What is being asked >> Make an exact copy of the listing, without images.

Given data >>
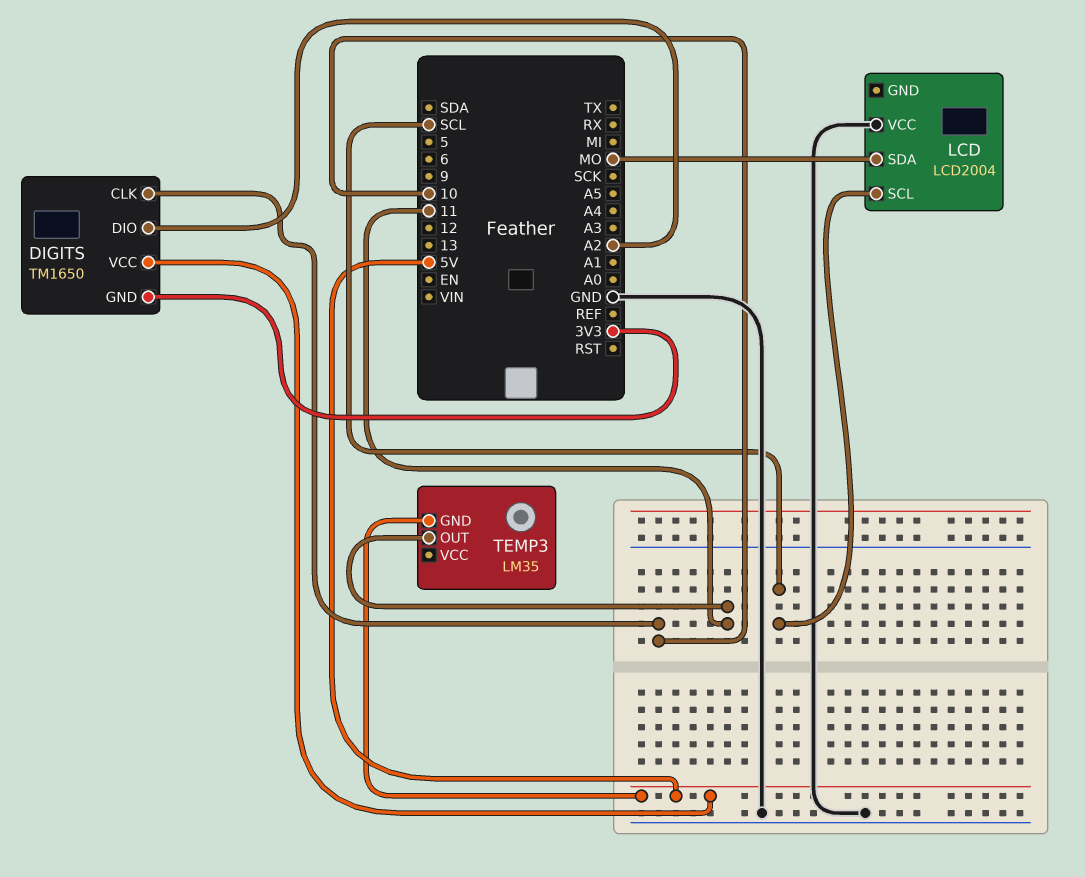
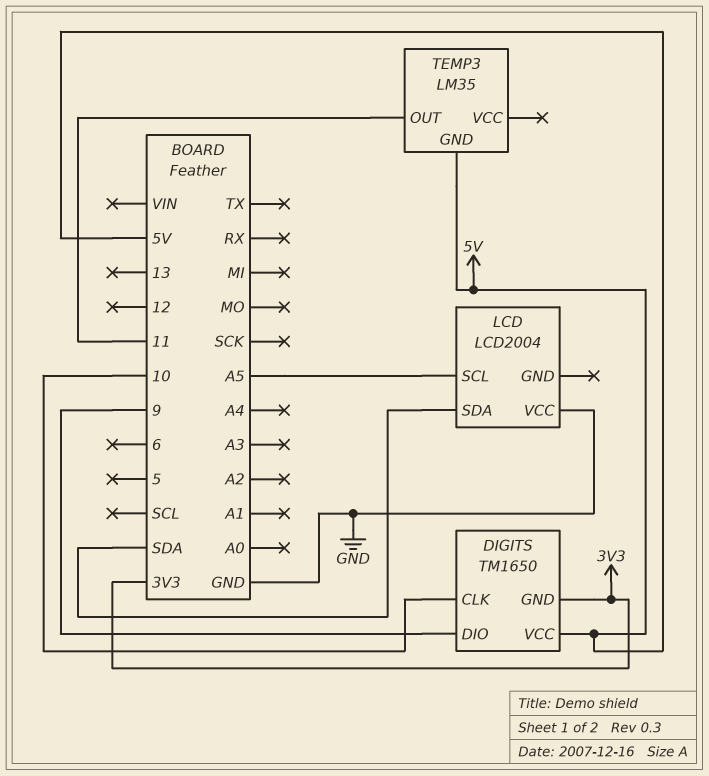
DIGITS pin DIO: A2 -> 9
LCD pin SCL: SCL -> A5
LCD pin SDA: MO -> SDA

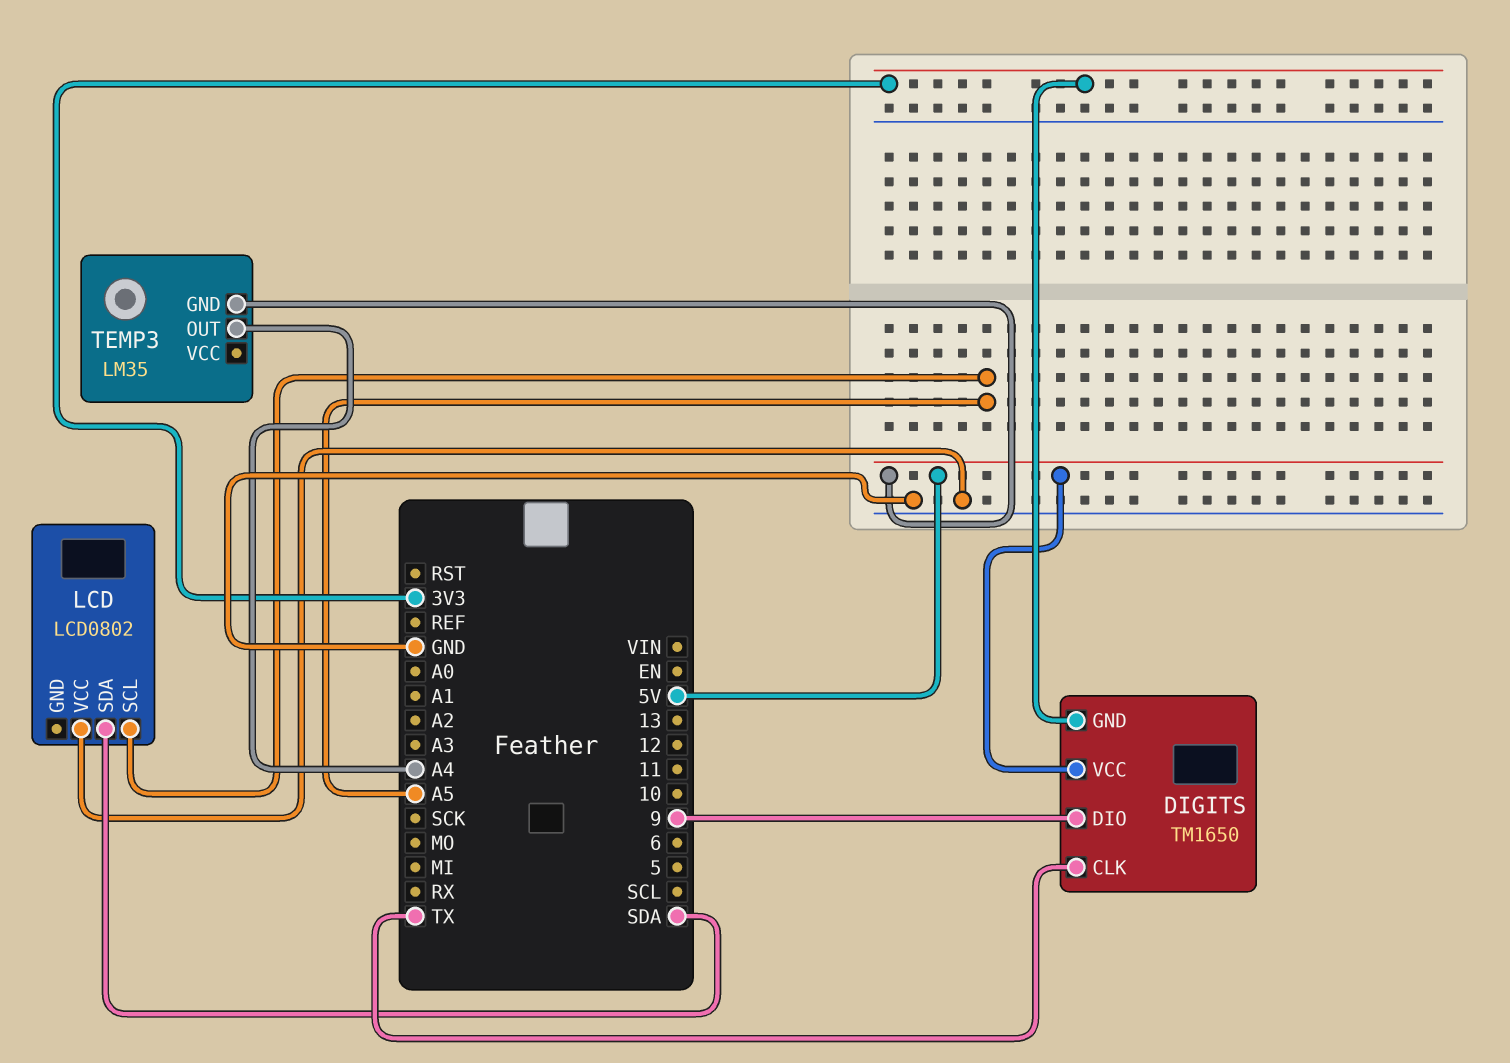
DIGITS pin CLK: 10 -> TX
LCD: LCD2004 -> LCD0802
TEMP3 pin OUT: 11 -> A4

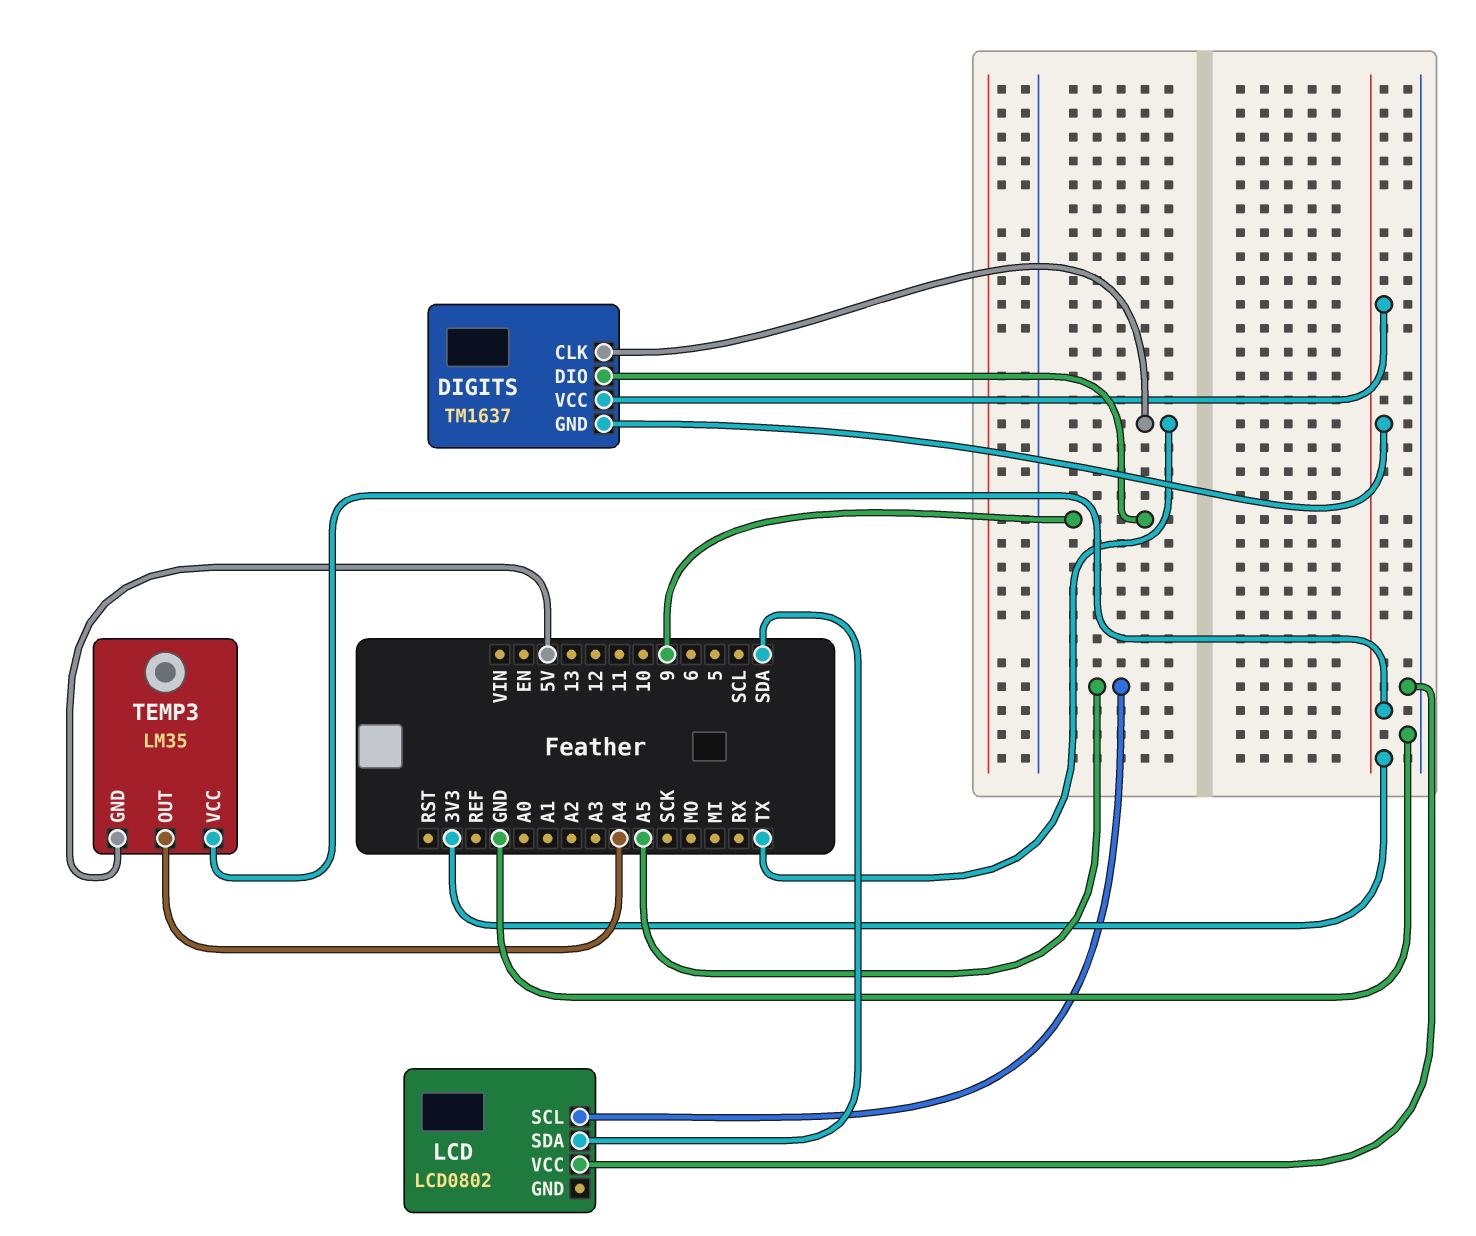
DIGITS: TM1650 -> TM1637
DIGITS pin VCC: 5V -> 3V3
TEMP3 pin VCC: none -> 3V3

Solution for this task >>
DIGITS pin DIO: A2 -> 9
LCD pin SCL: SCL -> A5
LCD pin SDA: MO -> SDA

DIGITS pin CLK: 10 -> TX
LCD: LCD2004 -> LCD0802
TEMP3 pin OUT: 11 -> A4

DIGITS: TM1650 -> TM1637
DIGITS pin VCC: 5V -> 3V3
TEMP3 pin VCC: none -> 3V3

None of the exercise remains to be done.